§ GOAL OF THE EXERCISE
Return the records word for word. Pictures do not belong in the copy.

[[ DATA FOR REVIEW open ]]

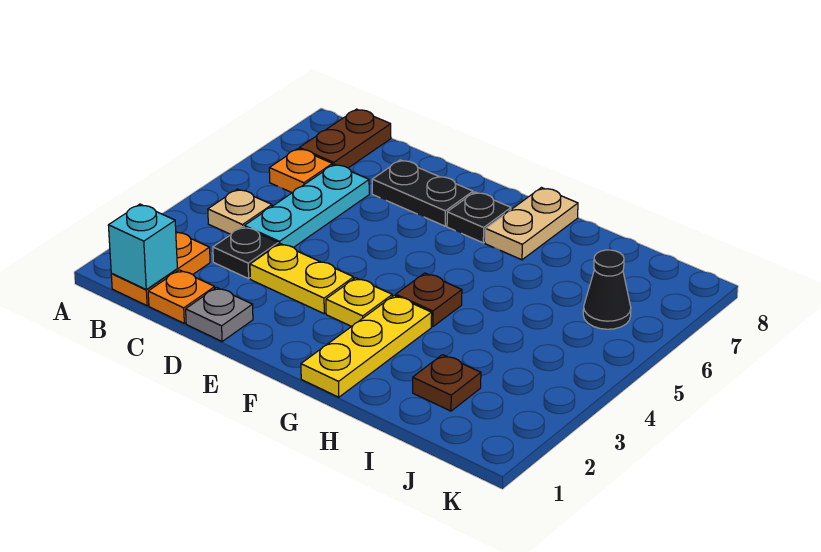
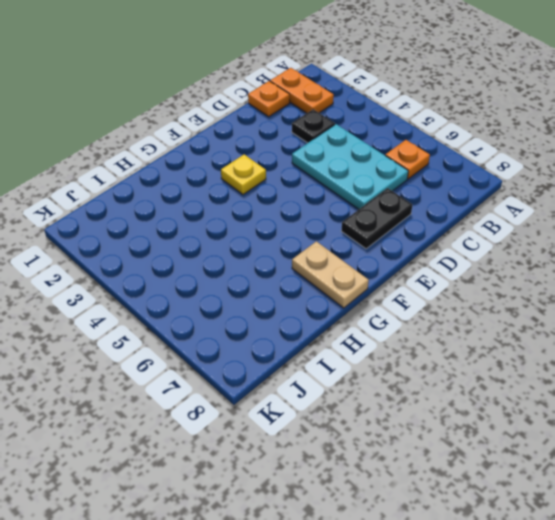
cyan plate C4:D6 level 1 -> cyan plate C4:C6 level 1
none -> tan plate B4 level 1
none -> brown plate B7:B8 level 1
none -> grey plate D1 level 1

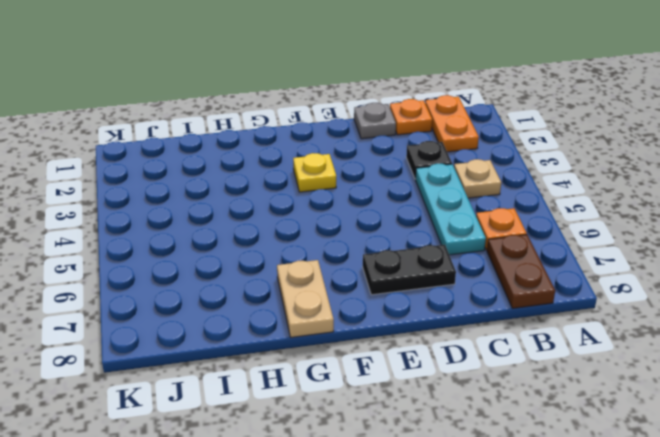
none -> yellow plate D3:E3 level 1
none -> black plate F7 level 1
none -> yellow plate G1:G3 level 1

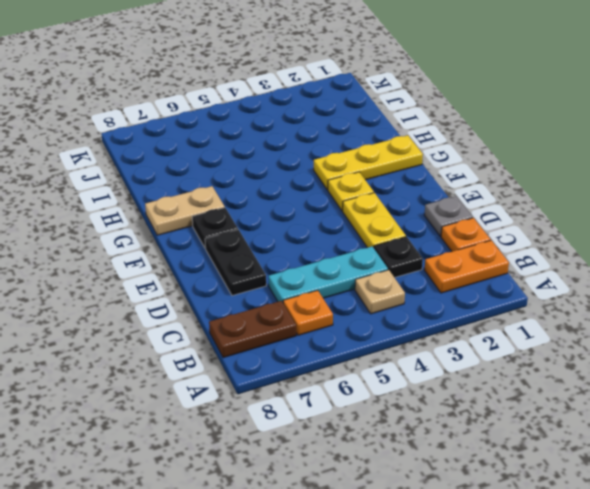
none -> brown plate G4 level 1
none -> brown plate I2 level 1
none -> black cone J6 level 1

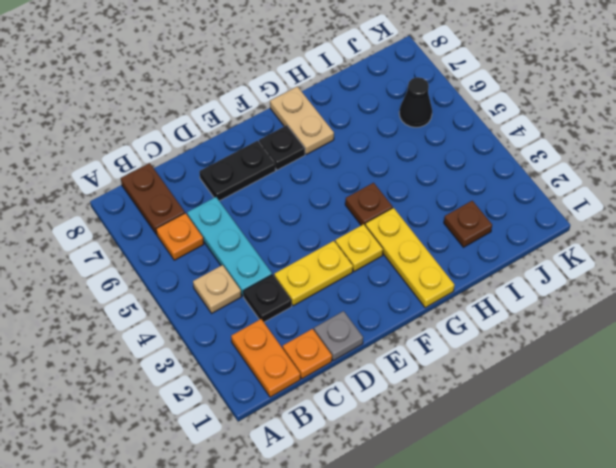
none -> cyan brick B1 level 2

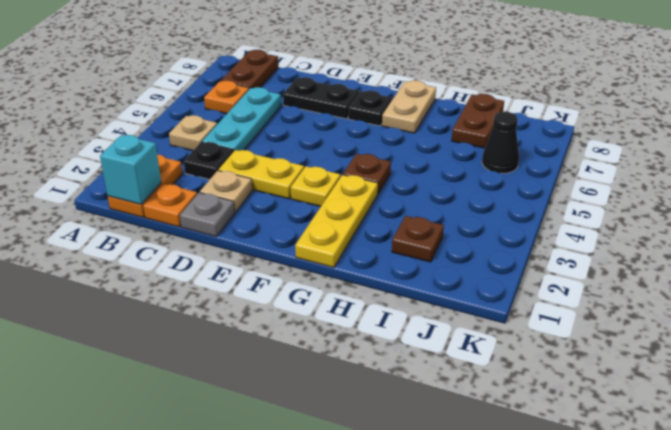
tan plate D2 level 1 -> none
brown plate I7:I8 level 1 -> none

[[ DATA FOR REVIEW closed ]]

§ ANSWER TO THIS EXERCISE
cyan plate C4:D6 level 1 -> cyan plate C4:C6 level 1
none -> tan plate B4 level 1
none -> brown plate B7:B8 level 1
none -> grey plate D1 level 1

none -> yellow plate D3:E3 level 1
none -> black plate F7 level 1
none -> yellow plate G1:G3 level 1

none -> brown plate G4 level 1
none -> brown plate I2 level 1
none -> black cone J6 level 1

none -> cyan brick B1 level 2

tan plate D2 level 1 -> none
brown plate I7:I8 level 1 -> none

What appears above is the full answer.